--- START ---
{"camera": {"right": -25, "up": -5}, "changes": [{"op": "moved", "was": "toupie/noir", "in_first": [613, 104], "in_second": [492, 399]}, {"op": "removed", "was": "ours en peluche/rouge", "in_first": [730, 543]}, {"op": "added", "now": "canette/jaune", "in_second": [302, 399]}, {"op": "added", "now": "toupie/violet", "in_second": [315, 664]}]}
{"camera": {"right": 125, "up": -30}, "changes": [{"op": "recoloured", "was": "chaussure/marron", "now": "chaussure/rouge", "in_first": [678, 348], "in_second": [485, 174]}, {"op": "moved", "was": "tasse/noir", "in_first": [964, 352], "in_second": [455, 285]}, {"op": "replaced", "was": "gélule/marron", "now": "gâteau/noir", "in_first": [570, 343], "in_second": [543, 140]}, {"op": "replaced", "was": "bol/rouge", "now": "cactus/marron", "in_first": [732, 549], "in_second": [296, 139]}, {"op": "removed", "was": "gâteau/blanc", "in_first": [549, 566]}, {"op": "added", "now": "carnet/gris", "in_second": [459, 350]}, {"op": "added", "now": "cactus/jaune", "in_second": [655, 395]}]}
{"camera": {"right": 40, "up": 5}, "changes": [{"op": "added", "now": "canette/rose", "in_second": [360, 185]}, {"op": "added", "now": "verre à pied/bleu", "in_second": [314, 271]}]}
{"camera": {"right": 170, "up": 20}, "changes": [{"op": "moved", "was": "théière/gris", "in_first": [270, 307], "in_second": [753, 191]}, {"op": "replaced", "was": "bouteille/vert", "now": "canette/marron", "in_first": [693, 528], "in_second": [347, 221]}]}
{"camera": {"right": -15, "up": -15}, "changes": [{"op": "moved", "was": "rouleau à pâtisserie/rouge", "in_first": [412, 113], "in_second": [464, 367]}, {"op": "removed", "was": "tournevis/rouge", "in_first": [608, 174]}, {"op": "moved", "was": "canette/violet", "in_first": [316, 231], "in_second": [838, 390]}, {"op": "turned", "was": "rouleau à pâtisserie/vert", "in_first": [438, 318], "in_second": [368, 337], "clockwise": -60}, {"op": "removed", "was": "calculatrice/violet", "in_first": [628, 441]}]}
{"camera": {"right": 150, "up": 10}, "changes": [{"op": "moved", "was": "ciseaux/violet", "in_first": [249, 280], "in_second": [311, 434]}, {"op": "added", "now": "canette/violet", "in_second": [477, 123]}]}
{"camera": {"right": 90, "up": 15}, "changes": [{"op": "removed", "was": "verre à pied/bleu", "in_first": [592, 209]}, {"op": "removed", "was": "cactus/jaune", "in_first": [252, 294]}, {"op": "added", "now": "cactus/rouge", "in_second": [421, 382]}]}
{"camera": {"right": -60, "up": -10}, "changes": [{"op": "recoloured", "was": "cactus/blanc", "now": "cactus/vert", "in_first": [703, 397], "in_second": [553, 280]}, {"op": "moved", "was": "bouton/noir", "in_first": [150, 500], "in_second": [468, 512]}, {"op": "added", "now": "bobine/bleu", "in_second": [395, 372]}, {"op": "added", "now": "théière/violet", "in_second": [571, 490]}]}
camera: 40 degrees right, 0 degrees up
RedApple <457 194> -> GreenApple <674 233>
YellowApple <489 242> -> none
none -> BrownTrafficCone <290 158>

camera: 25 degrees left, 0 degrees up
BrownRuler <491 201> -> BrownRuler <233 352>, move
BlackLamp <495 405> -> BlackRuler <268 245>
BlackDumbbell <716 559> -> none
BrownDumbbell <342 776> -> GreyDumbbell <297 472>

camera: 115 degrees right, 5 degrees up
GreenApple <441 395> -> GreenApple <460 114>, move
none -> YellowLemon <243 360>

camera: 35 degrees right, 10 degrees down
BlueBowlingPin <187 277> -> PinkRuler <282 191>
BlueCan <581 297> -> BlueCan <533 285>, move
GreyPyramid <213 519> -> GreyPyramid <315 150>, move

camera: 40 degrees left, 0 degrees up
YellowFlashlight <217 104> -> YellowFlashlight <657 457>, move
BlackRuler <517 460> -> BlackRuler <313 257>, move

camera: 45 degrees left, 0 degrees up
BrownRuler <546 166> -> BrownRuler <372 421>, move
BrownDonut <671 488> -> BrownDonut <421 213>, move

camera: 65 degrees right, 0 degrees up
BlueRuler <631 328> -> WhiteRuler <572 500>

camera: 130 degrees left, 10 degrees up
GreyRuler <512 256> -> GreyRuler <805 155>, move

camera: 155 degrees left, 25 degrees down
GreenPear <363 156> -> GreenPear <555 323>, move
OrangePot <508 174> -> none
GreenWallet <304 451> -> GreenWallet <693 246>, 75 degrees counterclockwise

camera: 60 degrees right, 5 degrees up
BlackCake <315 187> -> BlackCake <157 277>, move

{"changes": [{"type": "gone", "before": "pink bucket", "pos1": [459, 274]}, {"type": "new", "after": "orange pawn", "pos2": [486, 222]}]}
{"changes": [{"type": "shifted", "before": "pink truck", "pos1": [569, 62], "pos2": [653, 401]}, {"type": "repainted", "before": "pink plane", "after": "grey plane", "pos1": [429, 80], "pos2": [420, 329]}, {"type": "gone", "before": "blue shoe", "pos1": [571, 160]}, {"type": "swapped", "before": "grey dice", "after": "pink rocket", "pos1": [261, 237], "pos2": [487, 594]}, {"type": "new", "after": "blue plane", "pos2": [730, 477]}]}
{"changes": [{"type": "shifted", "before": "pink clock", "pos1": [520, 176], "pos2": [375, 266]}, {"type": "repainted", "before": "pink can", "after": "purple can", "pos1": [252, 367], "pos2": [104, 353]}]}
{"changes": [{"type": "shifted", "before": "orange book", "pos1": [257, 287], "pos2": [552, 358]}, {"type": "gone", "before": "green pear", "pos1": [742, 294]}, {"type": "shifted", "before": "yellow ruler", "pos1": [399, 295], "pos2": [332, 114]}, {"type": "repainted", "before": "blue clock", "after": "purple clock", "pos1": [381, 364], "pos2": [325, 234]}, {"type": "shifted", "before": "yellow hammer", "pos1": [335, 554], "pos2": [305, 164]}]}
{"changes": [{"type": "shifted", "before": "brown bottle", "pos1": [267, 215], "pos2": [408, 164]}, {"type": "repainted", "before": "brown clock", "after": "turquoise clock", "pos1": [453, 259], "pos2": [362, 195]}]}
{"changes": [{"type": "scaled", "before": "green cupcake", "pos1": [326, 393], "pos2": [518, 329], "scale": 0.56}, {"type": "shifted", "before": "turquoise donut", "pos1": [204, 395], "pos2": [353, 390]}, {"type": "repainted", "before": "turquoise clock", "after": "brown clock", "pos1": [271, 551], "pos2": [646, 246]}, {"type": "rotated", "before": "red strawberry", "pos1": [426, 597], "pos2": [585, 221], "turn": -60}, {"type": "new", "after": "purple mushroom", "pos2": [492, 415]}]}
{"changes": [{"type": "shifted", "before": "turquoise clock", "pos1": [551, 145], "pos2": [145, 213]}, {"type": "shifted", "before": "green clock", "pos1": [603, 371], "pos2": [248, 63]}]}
--- END ---
• ASSIGNED TASK: Each record needs to be copied out again, letter for letter.

• WRITTEN RESPONSE:
{"camera": {"right": -25, "up": -5}, "changes": [{"op": "moved", "was": "toupie/noir", "in_first": [613, 104], "in_second": [492, 399]}, {"op": "removed", "was": "ours en peluche/rouge", "in_first": [730, 543]}, {"op": "added", "now": "canette/jaune", "in_second": [302, 399]}, {"op": "added", "now": "toupie/violet", "in_second": [315, 664]}]}
{"camera": {"right": 125, "up": -30}, "changes": [{"op": "recoloured", "was": "chaussure/marron", "now": "chaussure/rouge", "in_first": [678, 348], "in_second": [485, 174]}, {"op": "moved", "was": "tasse/noir", "in_first": [964, 352], "in_second": [455, 285]}, {"op": "replaced", "was": "gélule/marron", "now": "gâteau/noir", "in_first": [570, 343], "in_second": [543, 140]}, {"op": "replaced", "was": "bol/rouge", "now": "cactus/marron", "in_first": [732, 549], "in_second": [296, 139]}, {"op": "removed", "was": "gâteau/blanc", "in_first": [549, 566]}, {"op": "added", "now": "carnet/gris", "in_second": [459, 350]}, {"op": "added", "now": "cactus/jaune", "in_second": [655, 395]}]}
{"camera": {"right": 40, "up": 5}, "changes": [{"op": "added", "now": "canette/rose", "in_second": [360, 185]}, {"op": "added", "now": "verre à pied/bleu", "in_second": [314, 271]}]}
{"camera": {"right": 170, "up": 20}, "changes": [{"op": "moved", "was": "théière/gris", "in_first": [270, 307], "in_second": [753, 191]}, {"op": "replaced", "was": "bouteille/vert", "now": "canette/marron", "in_first": [693, 528], "in_second": [347, 221]}]}
{"camera": {"right": -15, "up": -15}, "changes": [{"op": "moved", "was": "rouleau à pâtisserie/rouge", "in_first": [412, 113], "in_second": [464, 367]}, {"op": "removed", "was": "tournevis/rouge", "in_first": [608, 174]}, {"op": "moved", "was": "canette/violet", "in_first": [316, 231], "in_second": [838, 390]}, {"op": "turned", "was": "rouleau à pâtisserie/vert", "in_first": [438, 318], "in_second": [368, 337], "clockwise": -60}, {"op": "removed", "was": "calculatrice/violet", "in_first": [628, 441]}]}
{"camera": {"right": 150, "up": 10}, "changes": [{"op": "moved", "was": "ciseaux/violet", "in_first": [249, 280], "in_second": [311, 434]}, {"op": "added", "now": "canette/violet", "in_second": [477, 123]}]}
{"camera": {"right": 90, "up": 15}, "changes": [{"op": "removed", "was": "verre à pied/bleu", "in_first": [592, 209]}, {"op": "removed", "was": "cactus/jaune", "in_first": [252, 294]}, {"op": "added", "now": "cactus/rouge", "in_second": [421, 382]}]}
{"camera": {"right": -60, "up": -10}, "changes": [{"op": "recoloured", "was": "cactus/blanc", "now": "cactus/vert", "in_first": [703, 397], "in_second": [553, 280]}, {"op": "moved", "was": "bouton/noir", "in_first": [150, 500], "in_second": [468, 512]}, {"op": "added", "now": "bobine/bleu", "in_second": [395, 372]}, {"op": "added", "now": "théière/violet", "in_second": [571, 490]}]}
camera: 40 degrees right, 0 degrees up
RedApple <457 194> -> GreenApple <674 233>
YellowApple <489 242> -> none
none -> BrownTrafficCone <290 158>

camera: 25 degrees left, 0 degrees up
BrownRuler <491 201> -> BrownRuler <233 352>, move
BlackLamp <495 405> -> BlackRuler <268 245>
BlackDumbbell <716 559> -> none
BrownDumbbell <342 776> -> GreyDumbbell <297 472>

camera: 115 degrees right, 5 degrees up
GreenApple <441 395> -> GreenApple <460 114>, move
none -> YellowLemon <243 360>

camera: 35 degrees right, 10 degrees down
BlueBowlingPin <187 277> -> PinkRuler <282 191>
BlueCan <581 297> -> BlueCan <533 285>, move
GreyPyramid <213 519> -> GreyPyramid <315 150>, move

camera: 40 degrees left, 0 degrees up
YellowFlashlight <217 104> -> YellowFlashlight <657 457>, move
BlackRuler <517 460> -> BlackRuler <313 257>, move

camera: 45 degrees left, 0 degrees up
BrownRuler <546 166> -> BrownRuler <372 421>, move
BrownDonut <671 488> -> BrownDonut <421 213>, move

camera: 65 degrees right, 0 degrees up
BlueRuler <631 328> -> WhiteRuler <572 500>

camera: 130 degrees left, 10 degrees up
GreyRuler <512 256> -> GreyRuler <805 155>, move

camera: 155 degrees left, 25 degrees down
GreenPear <363 156> -> GreenPear <555 323>, move
OrangePot <508 174> -> none
GreenWallet <304 451> -> GreenWallet <693 246>, 75 degrees counterclockwise

camera: 60 degrees right, 5 degrees up
BlackCake <315 187> -> BlackCake <157 277>, move

{"changes": [{"type": "gone", "before": "pink bucket", "pos1": [459, 274]}, {"type": "new", "after": "orange pawn", "pos2": [486, 222]}]}
{"changes": [{"type": "shifted", "before": "pink truck", "pos1": [569, 62], "pos2": [653, 401]}, {"type": "repainted", "before": "pink plane", "after": "grey plane", "pos1": [429, 80], "pos2": [420, 329]}, {"type": "gone", "before": "blue shoe", "pos1": [571, 160]}, {"type": "swapped", "before": "grey dice", "after": "pink rocket", "pos1": [261, 237], "pos2": [487, 594]}, {"type": "new", "after": "blue plane", "pos2": [730, 477]}]}
{"changes": [{"type": "shifted", "before": "pink clock", "pos1": [520, 176], "pos2": [375, 266]}, {"type": "repainted", "before": "pink can", "after": "purple can", "pos1": [252, 367], "pos2": [104, 353]}]}
{"changes": [{"type": "shifted", "before": "orange book", "pos1": [257, 287], "pos2": [552, 358]}, {"type": "gone", "before": "green pear", "pos1": [742, 294]}, {"type": "shifted", "before": "yellow ruler", "pos1": [399, 295], "pos2": [332, 114]}, {"type": "repainted", "before": "blue clock", "after": "purple clock", "pos1": [381, 364], "pos2": [325, 234]}, {"type": "shifted", "before": "yellow hammer", "pos1": [335, 554], "pos2": [305, 164]}]}
{"changes": [{"type": "shifted", "before": "brown bottle", "pos1": [267, 215], "pos2": [408, 164]}, {"type": "repainted", "before": "brown clock", "after": "turquoise clock", "pos1": [453, 259], "pos2": [362, 195]}]}
{"changes": [{"type": "scaled", "before": "green cupcake", "pos1": [326, 393], "pos2": [518, 329], "scale": 0.56}, {"type": "shifted", "before": "turquoise donut", "pos1": [204, 395], "pos2": [353, 390]}, {"type": "repainted", "before": "turquoise clock", "after": "brown clock", "pos1": [271, 551], "pos2": [646, 246]}, {"type": "rotated", "before": "red strawberry", "pos1": [426, 597], "pos2": [585, 221], "turn": -60}, {"type": "new", "after": "purple mushroom", "pos2": [492, 415]}]}
{"changes": [{"type": "shifted", "before": "turquoise clock", "pos1": [551, 145], "pos2": [145, 213]}, {"type": "shifted", "before": "green clock", "pos1": [603, 371], "pos2": [248, 63]}]}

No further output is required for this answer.